_Data section_
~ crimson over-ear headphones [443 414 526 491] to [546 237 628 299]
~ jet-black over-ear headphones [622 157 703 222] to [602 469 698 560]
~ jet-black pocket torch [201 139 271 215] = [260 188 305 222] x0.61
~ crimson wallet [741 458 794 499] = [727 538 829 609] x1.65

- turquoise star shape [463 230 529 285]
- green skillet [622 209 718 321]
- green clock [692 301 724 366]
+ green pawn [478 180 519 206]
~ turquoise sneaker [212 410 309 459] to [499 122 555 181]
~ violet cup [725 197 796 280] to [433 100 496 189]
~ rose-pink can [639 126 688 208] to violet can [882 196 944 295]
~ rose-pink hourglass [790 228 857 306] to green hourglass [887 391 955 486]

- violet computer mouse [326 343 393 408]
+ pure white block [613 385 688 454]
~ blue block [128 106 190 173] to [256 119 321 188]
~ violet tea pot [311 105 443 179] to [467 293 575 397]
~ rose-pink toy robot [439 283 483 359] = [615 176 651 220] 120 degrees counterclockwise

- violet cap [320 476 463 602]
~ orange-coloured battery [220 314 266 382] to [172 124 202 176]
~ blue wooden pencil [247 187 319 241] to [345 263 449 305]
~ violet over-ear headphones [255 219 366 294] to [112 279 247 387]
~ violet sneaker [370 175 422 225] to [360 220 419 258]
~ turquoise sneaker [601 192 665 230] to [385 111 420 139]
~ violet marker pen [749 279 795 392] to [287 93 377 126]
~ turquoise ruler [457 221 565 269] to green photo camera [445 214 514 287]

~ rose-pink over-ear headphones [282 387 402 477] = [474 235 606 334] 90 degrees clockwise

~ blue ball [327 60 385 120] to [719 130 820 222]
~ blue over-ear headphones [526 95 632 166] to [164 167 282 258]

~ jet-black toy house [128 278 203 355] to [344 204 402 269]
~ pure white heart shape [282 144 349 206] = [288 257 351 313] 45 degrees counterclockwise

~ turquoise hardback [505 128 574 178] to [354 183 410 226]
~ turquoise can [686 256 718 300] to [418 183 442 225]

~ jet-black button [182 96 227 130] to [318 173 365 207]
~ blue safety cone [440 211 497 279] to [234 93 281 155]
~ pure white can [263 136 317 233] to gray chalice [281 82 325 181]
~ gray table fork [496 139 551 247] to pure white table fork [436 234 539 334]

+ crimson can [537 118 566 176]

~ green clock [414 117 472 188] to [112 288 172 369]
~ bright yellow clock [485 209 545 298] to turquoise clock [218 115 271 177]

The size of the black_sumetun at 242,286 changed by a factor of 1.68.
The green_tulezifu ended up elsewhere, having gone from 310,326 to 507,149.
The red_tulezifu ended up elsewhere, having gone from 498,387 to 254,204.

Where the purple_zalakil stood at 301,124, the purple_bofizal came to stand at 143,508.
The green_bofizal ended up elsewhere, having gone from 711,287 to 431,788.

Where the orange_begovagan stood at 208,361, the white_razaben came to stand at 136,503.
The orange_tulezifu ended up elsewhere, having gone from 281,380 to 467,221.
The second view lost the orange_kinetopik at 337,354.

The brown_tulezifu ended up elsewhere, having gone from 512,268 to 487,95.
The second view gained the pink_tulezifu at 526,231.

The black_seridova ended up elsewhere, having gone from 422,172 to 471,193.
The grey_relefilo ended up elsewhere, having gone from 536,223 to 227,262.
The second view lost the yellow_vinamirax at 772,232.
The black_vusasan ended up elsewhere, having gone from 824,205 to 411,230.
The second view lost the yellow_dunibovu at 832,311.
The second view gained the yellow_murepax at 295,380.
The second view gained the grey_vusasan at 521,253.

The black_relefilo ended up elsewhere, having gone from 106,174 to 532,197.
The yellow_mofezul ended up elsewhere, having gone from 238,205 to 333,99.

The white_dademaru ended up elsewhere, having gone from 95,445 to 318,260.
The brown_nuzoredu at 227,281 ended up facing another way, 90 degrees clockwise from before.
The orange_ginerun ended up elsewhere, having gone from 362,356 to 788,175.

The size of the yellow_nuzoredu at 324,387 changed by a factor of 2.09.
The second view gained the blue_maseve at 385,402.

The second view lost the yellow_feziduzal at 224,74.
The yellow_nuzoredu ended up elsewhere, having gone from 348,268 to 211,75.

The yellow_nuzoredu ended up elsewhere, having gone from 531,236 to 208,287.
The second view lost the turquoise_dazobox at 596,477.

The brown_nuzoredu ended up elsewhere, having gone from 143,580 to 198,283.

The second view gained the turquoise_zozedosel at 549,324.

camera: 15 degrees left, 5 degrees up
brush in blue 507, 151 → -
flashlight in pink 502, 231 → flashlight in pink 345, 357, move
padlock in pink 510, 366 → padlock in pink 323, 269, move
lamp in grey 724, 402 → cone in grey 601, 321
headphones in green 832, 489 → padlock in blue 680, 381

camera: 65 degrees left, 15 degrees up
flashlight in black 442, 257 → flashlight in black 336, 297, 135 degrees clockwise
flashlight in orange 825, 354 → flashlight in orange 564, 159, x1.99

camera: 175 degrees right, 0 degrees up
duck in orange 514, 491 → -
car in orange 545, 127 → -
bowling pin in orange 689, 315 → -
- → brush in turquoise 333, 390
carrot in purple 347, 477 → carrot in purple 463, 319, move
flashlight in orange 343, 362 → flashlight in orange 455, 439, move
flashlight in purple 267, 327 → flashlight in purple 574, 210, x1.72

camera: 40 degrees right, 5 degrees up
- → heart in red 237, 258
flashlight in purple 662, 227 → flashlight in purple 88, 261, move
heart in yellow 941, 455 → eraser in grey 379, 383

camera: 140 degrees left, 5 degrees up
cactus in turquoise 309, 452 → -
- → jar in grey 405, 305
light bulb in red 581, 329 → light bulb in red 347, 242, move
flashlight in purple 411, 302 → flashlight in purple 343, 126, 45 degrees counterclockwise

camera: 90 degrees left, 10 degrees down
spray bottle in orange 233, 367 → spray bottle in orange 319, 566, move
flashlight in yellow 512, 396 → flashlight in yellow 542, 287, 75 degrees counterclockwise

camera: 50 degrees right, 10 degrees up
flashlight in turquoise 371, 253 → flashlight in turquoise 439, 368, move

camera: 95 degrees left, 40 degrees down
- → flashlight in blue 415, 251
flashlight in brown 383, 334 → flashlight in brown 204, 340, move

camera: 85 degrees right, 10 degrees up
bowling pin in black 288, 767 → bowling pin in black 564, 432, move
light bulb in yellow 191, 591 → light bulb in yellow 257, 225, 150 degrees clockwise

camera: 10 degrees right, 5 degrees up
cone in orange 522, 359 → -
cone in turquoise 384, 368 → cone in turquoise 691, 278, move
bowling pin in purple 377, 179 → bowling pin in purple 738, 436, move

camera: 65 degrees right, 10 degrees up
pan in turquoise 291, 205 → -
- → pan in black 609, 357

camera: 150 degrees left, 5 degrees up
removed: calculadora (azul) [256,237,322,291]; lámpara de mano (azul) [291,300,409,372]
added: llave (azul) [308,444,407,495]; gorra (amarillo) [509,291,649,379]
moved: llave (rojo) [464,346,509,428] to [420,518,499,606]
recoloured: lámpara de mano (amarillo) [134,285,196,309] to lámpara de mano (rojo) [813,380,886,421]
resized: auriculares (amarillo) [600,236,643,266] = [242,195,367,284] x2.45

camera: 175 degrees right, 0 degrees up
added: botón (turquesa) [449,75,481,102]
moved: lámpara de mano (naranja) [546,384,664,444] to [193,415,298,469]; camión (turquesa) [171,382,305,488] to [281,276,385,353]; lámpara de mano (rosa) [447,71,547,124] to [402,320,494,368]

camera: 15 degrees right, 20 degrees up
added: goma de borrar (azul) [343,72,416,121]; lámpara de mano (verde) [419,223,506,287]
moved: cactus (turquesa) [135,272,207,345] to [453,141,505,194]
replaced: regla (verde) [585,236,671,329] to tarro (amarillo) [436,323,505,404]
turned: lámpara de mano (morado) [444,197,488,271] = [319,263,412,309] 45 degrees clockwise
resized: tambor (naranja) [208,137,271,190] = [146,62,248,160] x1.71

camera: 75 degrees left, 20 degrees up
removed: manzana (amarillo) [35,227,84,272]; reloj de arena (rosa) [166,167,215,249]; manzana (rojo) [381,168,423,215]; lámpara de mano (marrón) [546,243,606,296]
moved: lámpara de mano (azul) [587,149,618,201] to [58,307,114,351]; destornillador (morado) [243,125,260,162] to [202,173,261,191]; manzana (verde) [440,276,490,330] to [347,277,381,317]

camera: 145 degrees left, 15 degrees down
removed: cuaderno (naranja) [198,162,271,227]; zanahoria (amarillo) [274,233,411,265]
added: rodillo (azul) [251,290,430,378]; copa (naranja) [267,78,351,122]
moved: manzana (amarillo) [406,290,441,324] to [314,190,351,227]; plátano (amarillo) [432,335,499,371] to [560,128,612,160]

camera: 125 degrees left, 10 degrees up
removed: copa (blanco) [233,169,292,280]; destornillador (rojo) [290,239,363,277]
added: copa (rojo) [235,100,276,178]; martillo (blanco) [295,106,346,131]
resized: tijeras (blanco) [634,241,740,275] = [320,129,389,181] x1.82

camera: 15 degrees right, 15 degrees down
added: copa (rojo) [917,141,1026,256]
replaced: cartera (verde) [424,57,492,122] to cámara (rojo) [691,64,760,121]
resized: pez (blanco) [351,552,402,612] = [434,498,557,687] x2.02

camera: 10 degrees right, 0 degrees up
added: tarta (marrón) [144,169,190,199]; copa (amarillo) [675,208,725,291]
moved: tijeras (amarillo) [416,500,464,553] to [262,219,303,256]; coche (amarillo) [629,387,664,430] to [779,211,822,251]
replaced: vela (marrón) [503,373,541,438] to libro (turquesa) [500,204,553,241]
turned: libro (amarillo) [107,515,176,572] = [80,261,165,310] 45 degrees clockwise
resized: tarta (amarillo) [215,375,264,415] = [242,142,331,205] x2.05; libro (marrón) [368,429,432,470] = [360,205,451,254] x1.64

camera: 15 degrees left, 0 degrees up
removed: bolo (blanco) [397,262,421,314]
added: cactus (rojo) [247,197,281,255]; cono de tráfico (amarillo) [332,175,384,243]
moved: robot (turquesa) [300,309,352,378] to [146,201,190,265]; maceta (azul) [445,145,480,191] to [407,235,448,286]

_How to complete this task_
Look through the material above and print exactly the lines from the one containing "flashlight in pink 502, 231" to the one containing "lamp in grey 724, 402 → cone in grey 601, 321", both included, and nothing more.

_Reply_
flashlight in pink 502, 231 → flashlight in pink 345, 357, move
padlock in pink 510, 366 → padlock in pink 323, 269, move
lamp in grey 724, 402 → cone in grey 601, 321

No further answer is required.